## [PROVIDED RECORDS]
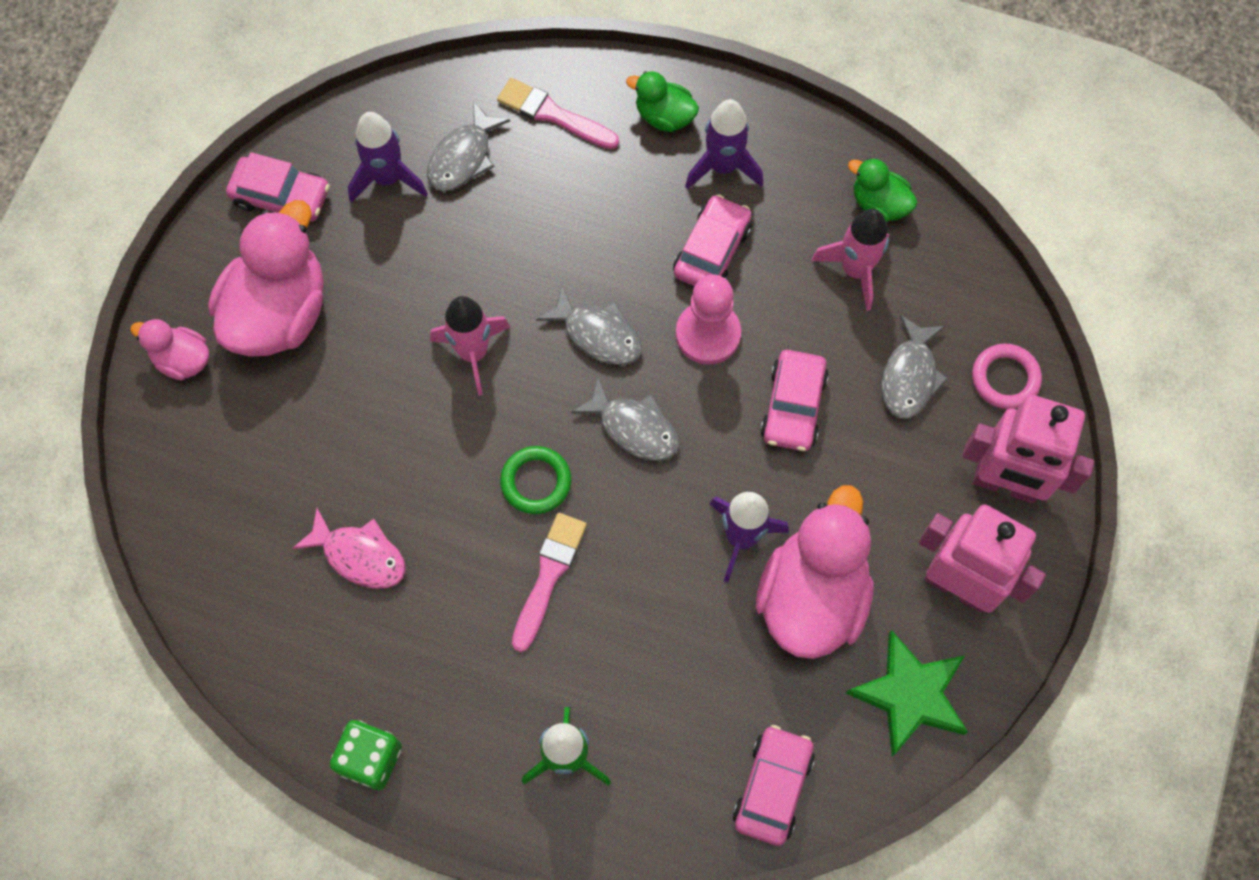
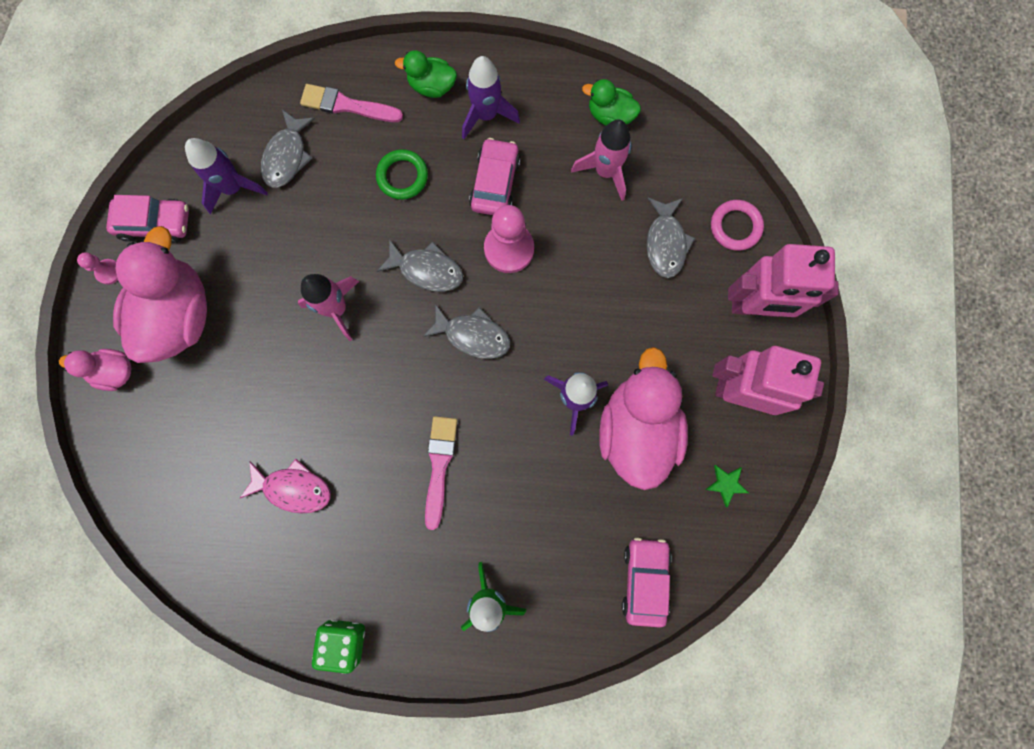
camera: 15 degrees left, 10 degrees up
green ring [500,446,571,514] -> green ring moved to [376,149,428,200]
pink car [760,350,829,451] -> none
green star [846,630,968,757] -> green star [705,465,749,507], size x0.46
none -> pink pawn [77,252,118,285]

## [TASK OBJECTIVE]
The pictures stay out; please reproduce everything else in the entries exactly.

## [EXPECTED ANSWER]
camera: 15 degrees left, 10 degrees up
green ring [500,446,571,514] -> green ring moved to [376,149,428,200]
pink car [760,350,829,451] -> none
green star [846,630,968,757] -> green star [705,465,749,507], size x0.46
none -> pink pawn [77,252,118,285]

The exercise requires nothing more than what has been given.